* [Problem description]: Could you reproduce, from the records below, everything from the line with "D3: diode 1N914" down to the line with "P9 pin 1: GND -> none", keeping both of those lines and changing nothing?

*** Opening of Excerpted data ***

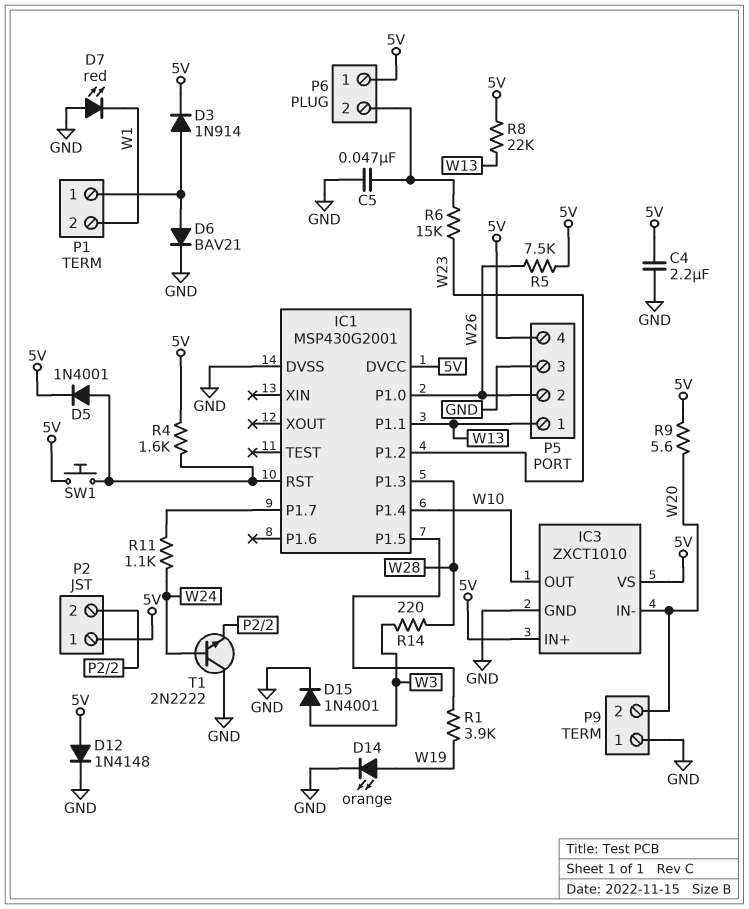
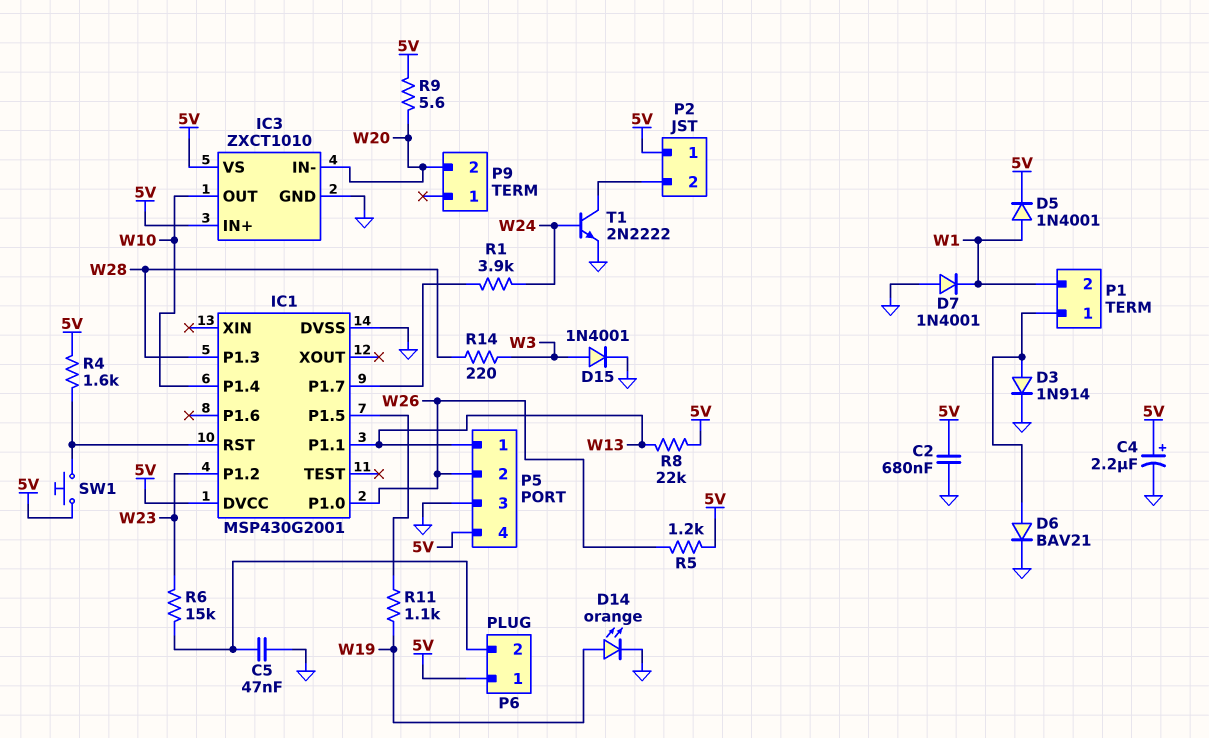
C2: none -> 680nF (5V, GND)
C4: 2.2uF (5V, GND) -> 2.2uF (plus 5V, minus GND)
D3: diode 1N914 (A P1/1, K 5V) -> diode 1N914 (A P1/1, K GND)
D5: diode 1N4001 (A IC1/RST, K 5V) -> diode 1N4001 (A W1, K 5V)
D7: LED red (A GND, K W1) -> diode 1N4001 (A GND, K W1)
D12: diode 1N4148 (A 5V, K GND) -> none
P9 pin 1: GND -> none
R1: 3.9k (IC1/P1.5, W19) -> 3.9k (IC1/P1.7, W24)
R5: 7.5k (5V, W26) -> 1.2k (5V, W26)
R11: 1.1k (IC1/P1.7, W24) -> 1.1k (IC1/P1.5, W19)
T1: NPN 2N2222 (B W24, C GND, E P2/2) -> NPN 2N2222 (B W24, C P2/2, E GND)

*** Close of Excerpted data ***

* [Answer to this task]:
D3: diode 1N914 (A P1/1, K 5V) -> diode 1N914 (A P1/1, K GND)
D5: diode 1N4001 (A IC1/RST, K 5V) -> diode 1N4001 (A W1, K 5V)
D7: LED red (A GND, K W1) -> diode 1N4001 (A GND, K W1)
D12: diode 1N4148 (A 5V, K GND) -> none
P9 pin 1: GND -> none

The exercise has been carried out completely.